Task requirements
Apart from the pictures, write out all the records exactly.

Data extracts

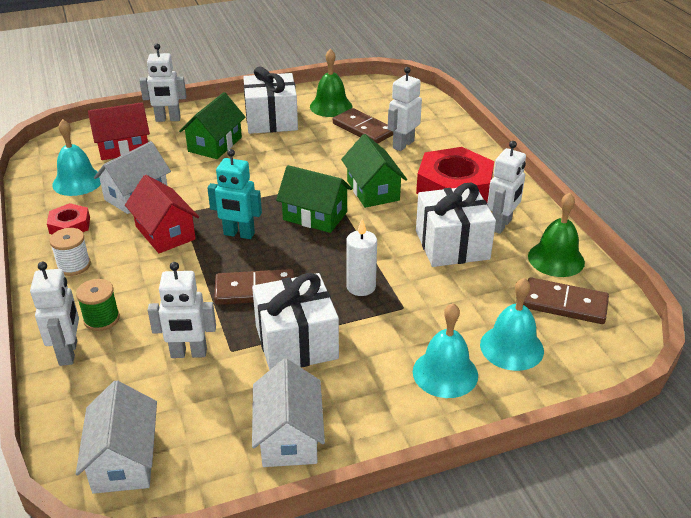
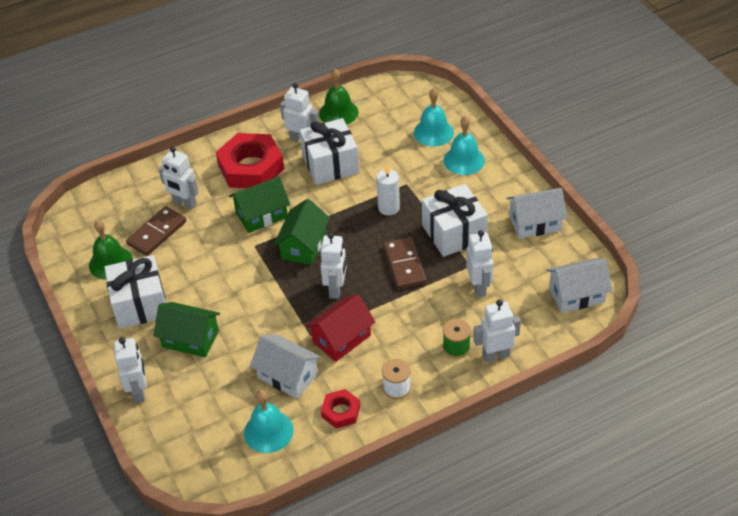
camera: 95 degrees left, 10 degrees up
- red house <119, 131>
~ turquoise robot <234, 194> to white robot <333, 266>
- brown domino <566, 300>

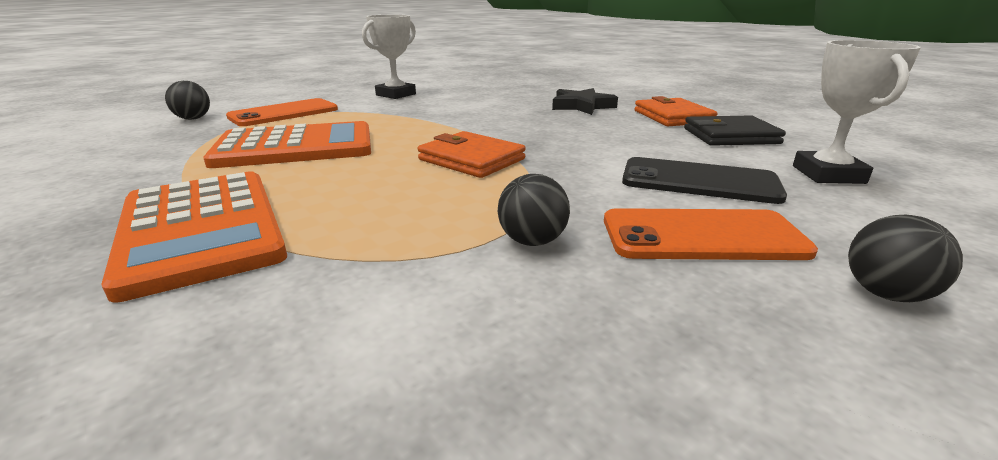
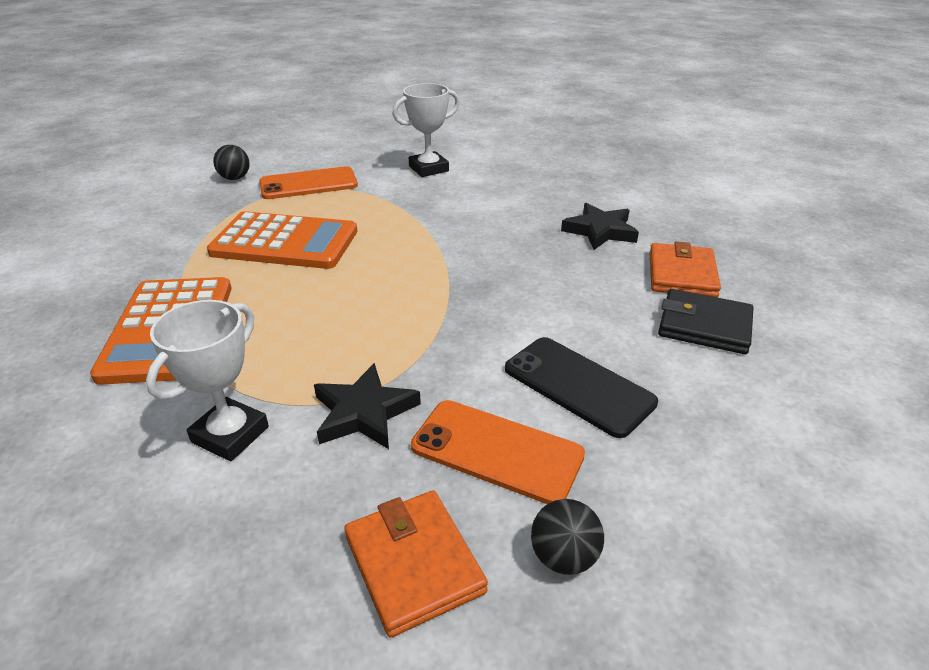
camera: 25 degrees right, 10 degrees up
~ orange wallet <472, 154> to <416, 564>
~ black ball <534, 210> to black star <367, 406>
~ white trophy <857, 112> to <207, 380>

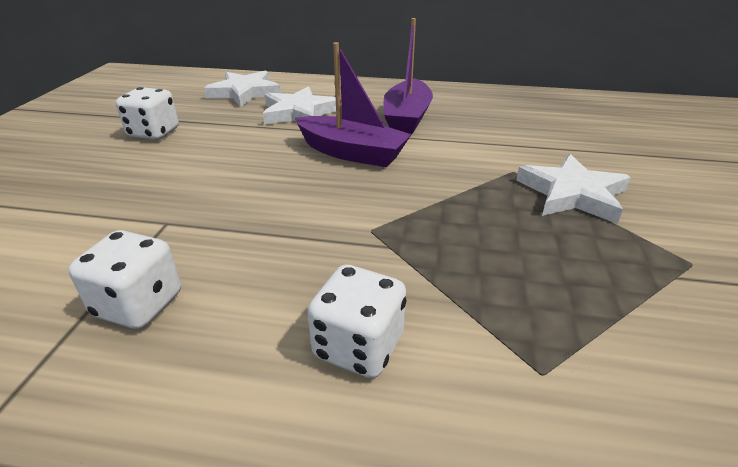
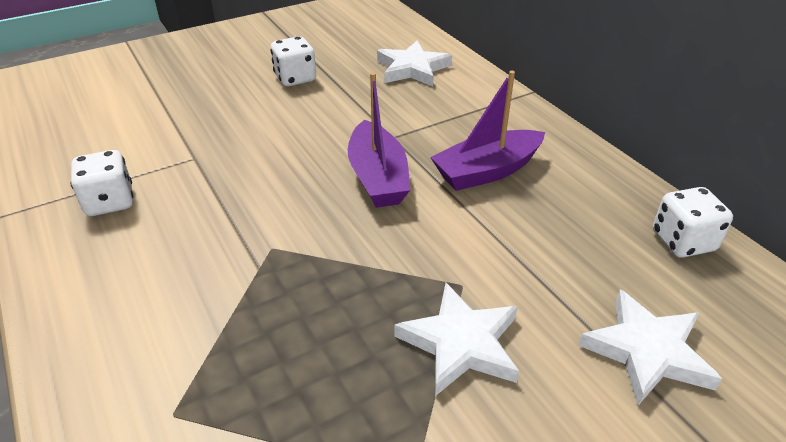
camera: 50 degrees right, 5 degrees up
~ white star <299, 105> to <650, 347>
~ white dice <357, 321> to <693, 222>

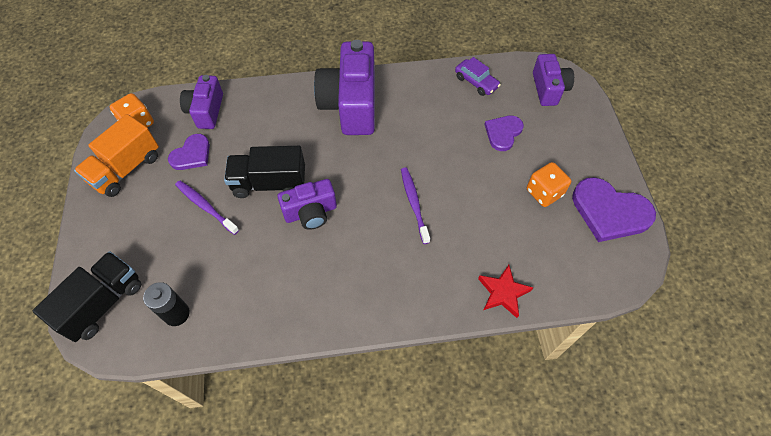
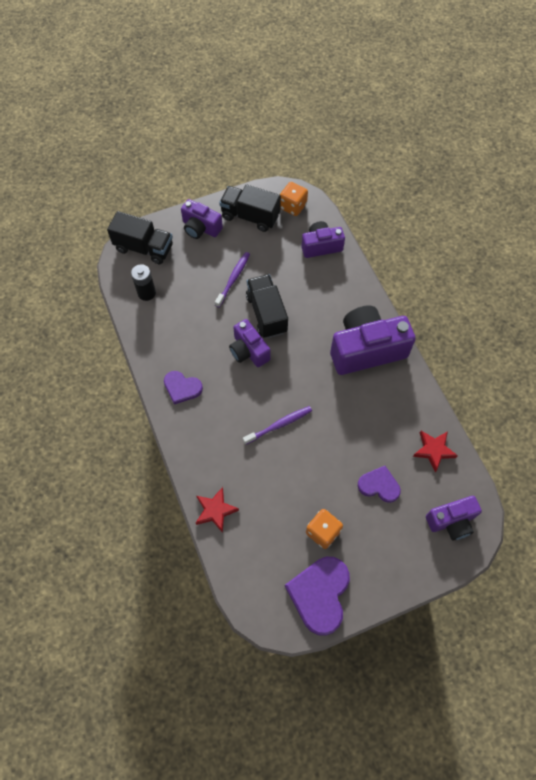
camera: 75 degrees right, 5 degrees up
~ orange truck <116, 155> to black truck <250, 208>
~ purple heart <189, 152> to <183, 387>
~ purple car <478, 76> to red star <435, 451>
+ purple camera <202, 219>

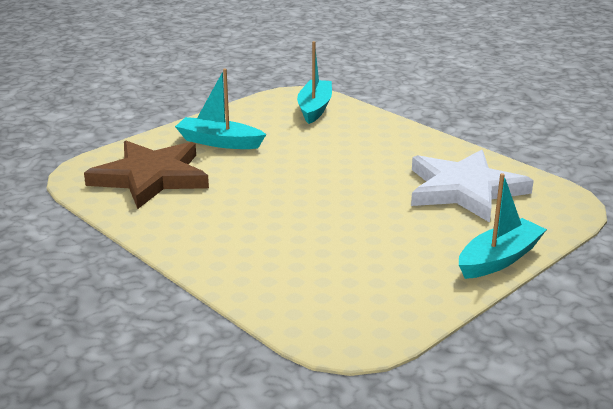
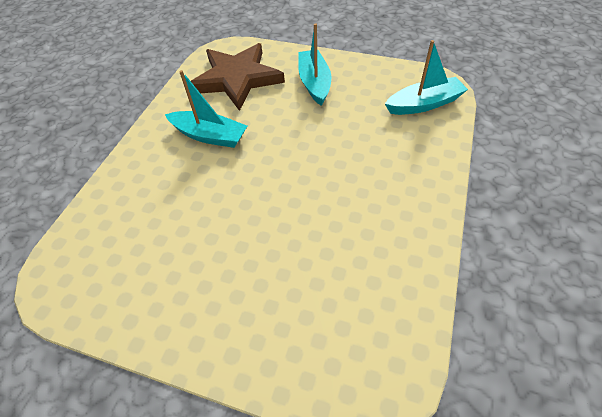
camera: 65 degrees right, 25 degrees up
- white star <472, 186>
~ turquoise boat <503, 226> to <206, 109>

Your response
camera: 95 degrees left, 10 degrees up
- red house <119, 131>
~ turquoise robot <234, 194> to white robot <333, 266>
- brown domino <566, 300>

camera: 25 degrees right, 10 degrees up
~ orange wallet <472, 154> to <416, 564>
~ black ball <534, 210> to black star <367, 406>
~ white trophy <857, 112> to <207, 380>

camera: 50 degrees right, 5 degrees up
~ white star <299, 105> to <650, 347>
~ white dice <357, 321> to <693, 222>

camera: 75 degrees right, 5 degrees up
~ orange truck <116, 155> to black truck <250, 208>
~ purple heart <189, 152> to <183, 387>
~ purple car <478, 76> to red star <435, 451>
+ purple camera <202, 219>

camera: 65 degrees right, 25 degrees up
- white star <472, 186>
~ turquoise boat <503, 226> to <206, 109>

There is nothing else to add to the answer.